#### [Dataset records]
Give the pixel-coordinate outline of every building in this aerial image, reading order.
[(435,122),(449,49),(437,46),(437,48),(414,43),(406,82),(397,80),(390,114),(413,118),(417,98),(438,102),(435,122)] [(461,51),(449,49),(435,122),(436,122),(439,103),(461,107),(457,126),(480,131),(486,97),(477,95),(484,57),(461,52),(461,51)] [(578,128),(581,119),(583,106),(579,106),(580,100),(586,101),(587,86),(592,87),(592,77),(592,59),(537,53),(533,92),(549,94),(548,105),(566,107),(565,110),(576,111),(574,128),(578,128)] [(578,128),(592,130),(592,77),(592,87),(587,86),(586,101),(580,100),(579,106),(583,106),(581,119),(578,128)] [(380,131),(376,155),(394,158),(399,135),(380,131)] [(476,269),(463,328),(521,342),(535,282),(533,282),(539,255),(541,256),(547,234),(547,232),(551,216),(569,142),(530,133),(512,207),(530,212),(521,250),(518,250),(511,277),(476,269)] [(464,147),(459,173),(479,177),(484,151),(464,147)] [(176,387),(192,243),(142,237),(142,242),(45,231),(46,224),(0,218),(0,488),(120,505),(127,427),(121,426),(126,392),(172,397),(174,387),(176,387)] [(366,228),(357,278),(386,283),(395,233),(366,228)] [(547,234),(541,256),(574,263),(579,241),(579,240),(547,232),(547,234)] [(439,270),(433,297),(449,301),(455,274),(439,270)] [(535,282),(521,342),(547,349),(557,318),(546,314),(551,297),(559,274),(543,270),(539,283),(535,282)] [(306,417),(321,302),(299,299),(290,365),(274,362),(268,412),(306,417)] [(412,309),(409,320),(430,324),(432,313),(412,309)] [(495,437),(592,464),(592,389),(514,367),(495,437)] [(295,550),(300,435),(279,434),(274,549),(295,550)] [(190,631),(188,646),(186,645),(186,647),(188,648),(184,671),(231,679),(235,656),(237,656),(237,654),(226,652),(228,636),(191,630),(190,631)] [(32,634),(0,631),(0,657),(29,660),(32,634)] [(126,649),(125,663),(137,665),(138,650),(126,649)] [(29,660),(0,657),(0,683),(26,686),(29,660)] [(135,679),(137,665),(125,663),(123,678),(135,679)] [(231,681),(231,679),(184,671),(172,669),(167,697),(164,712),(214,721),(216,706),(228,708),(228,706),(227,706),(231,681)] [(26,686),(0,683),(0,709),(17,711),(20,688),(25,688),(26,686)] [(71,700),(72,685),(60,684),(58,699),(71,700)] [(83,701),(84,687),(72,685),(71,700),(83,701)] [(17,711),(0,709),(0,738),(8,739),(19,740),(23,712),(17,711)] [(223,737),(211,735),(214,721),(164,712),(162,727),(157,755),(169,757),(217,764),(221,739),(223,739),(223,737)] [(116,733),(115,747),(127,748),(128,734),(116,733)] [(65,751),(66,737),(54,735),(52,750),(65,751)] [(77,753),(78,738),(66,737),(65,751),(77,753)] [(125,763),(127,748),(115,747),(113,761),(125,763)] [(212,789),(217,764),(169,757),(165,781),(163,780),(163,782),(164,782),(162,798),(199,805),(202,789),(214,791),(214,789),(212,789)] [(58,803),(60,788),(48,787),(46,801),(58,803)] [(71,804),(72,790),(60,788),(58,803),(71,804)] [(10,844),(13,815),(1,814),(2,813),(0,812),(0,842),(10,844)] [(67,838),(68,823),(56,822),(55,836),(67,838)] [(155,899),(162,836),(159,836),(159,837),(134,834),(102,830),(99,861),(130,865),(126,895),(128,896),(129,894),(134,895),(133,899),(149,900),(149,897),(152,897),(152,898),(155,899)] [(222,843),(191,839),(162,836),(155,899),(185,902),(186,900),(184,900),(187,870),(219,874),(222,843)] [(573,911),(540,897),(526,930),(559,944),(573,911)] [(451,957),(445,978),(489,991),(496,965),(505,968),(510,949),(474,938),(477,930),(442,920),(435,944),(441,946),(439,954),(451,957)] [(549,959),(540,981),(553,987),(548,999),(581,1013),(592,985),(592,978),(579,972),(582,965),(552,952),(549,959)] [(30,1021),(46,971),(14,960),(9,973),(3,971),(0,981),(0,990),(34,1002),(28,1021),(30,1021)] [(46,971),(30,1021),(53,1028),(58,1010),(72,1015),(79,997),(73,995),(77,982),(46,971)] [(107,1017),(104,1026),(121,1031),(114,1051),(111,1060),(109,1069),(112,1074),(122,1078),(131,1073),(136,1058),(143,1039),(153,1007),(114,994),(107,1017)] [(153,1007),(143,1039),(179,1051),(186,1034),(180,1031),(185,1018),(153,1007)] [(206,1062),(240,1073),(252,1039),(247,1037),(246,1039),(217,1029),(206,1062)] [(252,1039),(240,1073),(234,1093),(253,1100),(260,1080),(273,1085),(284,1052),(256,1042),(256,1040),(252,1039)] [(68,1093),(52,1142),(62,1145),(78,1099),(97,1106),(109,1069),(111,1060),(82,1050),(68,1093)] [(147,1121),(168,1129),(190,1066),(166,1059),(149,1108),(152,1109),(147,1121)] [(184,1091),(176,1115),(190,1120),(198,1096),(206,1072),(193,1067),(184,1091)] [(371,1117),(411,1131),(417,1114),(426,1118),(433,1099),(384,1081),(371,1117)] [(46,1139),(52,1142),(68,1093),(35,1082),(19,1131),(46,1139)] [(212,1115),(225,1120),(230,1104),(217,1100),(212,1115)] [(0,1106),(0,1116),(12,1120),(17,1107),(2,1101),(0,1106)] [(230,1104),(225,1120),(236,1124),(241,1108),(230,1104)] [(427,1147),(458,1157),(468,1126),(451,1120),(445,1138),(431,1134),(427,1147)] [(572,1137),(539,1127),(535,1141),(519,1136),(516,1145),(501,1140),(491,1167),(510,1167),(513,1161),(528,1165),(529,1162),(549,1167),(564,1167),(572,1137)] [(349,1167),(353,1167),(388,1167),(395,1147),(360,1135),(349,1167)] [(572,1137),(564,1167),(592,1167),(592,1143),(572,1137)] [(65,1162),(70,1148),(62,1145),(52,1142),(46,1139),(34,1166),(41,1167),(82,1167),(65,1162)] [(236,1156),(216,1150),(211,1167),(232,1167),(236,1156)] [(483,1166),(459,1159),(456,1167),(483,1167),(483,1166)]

* * *

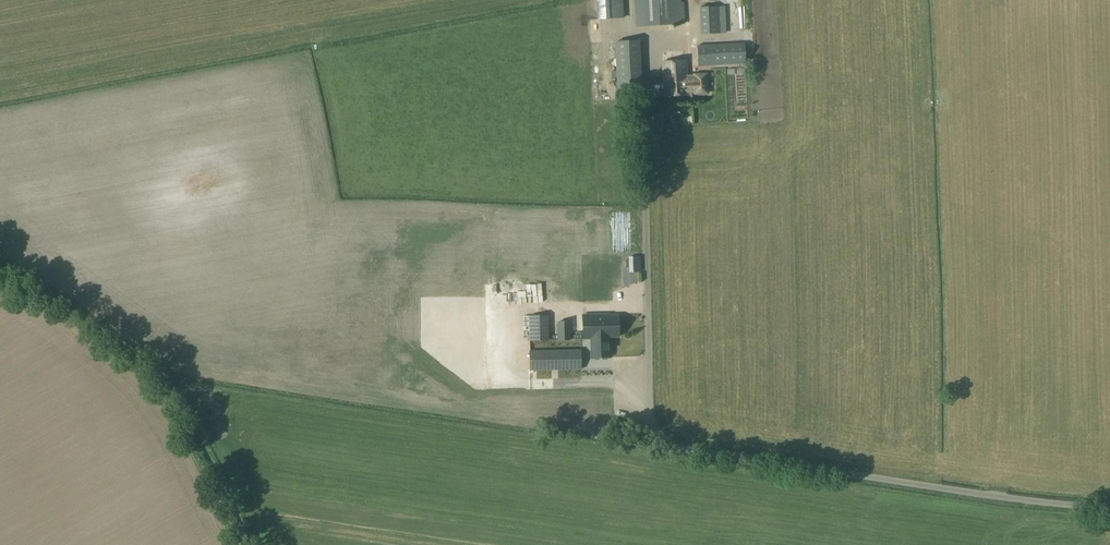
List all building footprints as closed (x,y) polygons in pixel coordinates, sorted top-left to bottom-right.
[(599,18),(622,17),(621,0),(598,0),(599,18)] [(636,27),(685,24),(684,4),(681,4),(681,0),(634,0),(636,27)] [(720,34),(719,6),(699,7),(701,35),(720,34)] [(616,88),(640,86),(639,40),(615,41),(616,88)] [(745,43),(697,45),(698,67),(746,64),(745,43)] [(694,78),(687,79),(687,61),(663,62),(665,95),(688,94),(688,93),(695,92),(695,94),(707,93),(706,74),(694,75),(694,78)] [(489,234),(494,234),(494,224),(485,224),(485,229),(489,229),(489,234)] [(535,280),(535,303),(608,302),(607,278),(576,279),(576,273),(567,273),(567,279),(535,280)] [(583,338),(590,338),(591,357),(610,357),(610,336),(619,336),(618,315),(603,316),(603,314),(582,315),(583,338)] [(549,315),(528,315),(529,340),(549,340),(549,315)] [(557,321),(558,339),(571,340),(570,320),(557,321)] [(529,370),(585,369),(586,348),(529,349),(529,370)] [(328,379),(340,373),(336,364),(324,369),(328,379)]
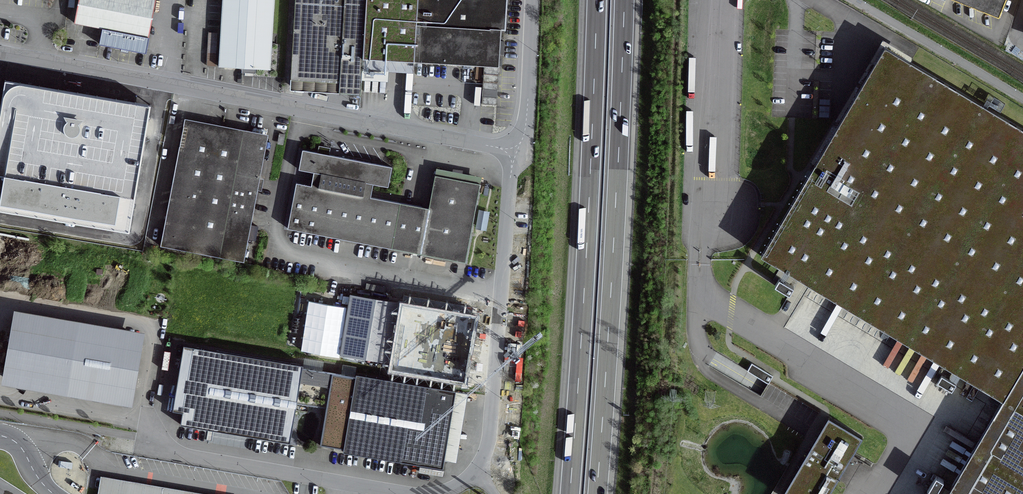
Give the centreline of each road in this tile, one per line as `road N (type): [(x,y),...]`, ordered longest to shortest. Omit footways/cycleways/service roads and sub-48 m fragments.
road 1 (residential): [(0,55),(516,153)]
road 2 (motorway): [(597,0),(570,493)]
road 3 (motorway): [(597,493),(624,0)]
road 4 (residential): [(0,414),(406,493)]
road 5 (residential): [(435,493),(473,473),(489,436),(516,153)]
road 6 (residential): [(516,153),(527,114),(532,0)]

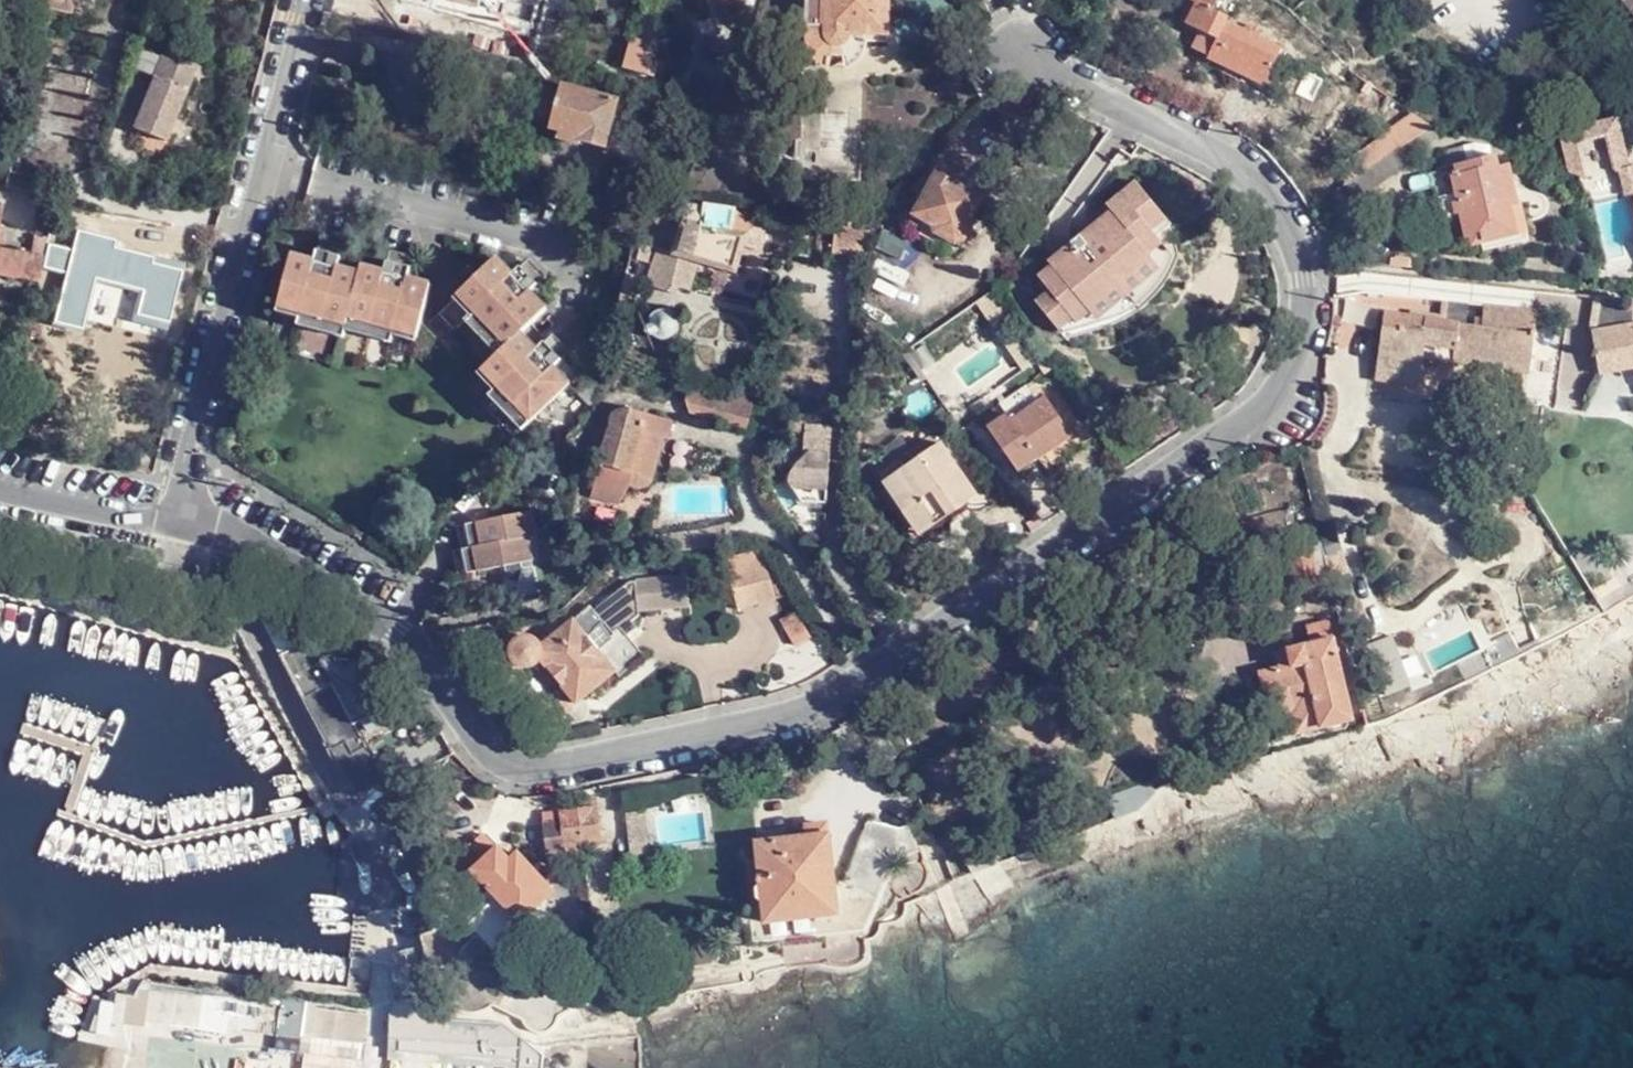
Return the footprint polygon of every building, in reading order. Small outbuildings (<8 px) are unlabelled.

#### [Task item]
Given the records above, return the lines starting at the one that holds "Give the centreline" and ending at the one that holds "Return the footprint", exactly, and nothing besides; leave every picture out.

#### [Written solution]
Give the centreline of each road in this tile, one per line as `road N (type): [(x,y),...]`, ordered longest to shortest. Omit footways/cycleways/service roads and sub-48 m fragments.
road 1 (residential): [(0,55),(516,153)]
road 2 (motorway): [(597,0),(570,493)]
road 3 (motorway): [(597,493),(624,0)]
road 4 (residential): [(0,414),(406,493)]
road 5 (residential): [(435,493),(473,473),(489,436),(516,153)]
road 6 (residential): [(516,153),(527,114),(532,0)]

Return the footprint polygon of every building, in reading order. Small outbuildings (<8 px) are unlabelled.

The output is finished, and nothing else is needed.